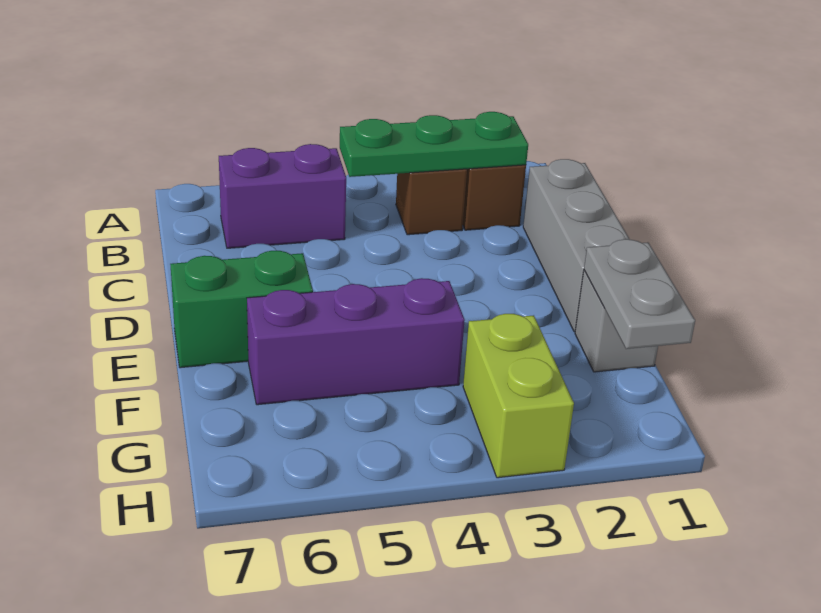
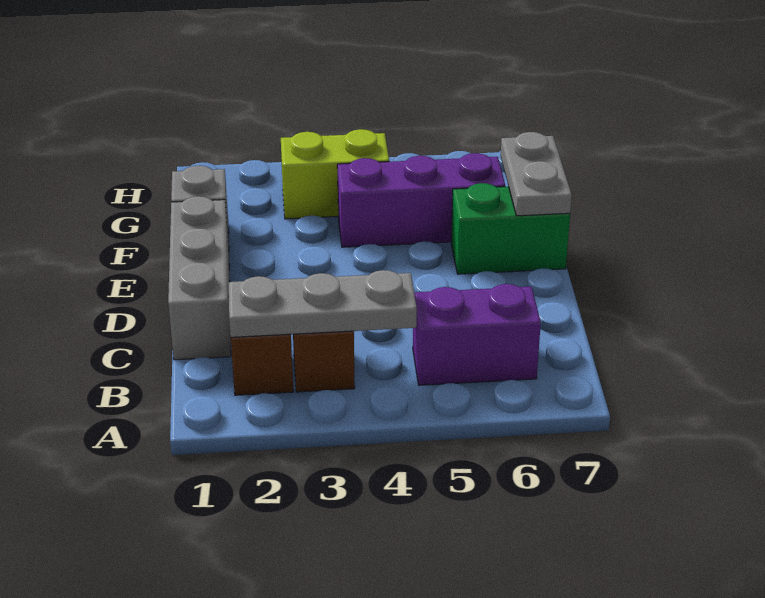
green plate B2:B4 level 2 -> grey plate B2:B4 level 2
grey plate F1:G1 level 2 -> grey plate E7:F7 level 2
lime brick G3:H3 level 1 -> lime brick G3:G4 level 1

Instructions to follow: From the first line to the last, reproduce the listing above exactly, leaving the pictures out.

Task response:
green plate B2:B4 level 2 -> grey plate B2:B4 level 2
grey plate F1:G1 level 2 -> grey plate E7:F7 level 2
lime brick G3:H3 level 1 -> lime brick G3:G4 level 1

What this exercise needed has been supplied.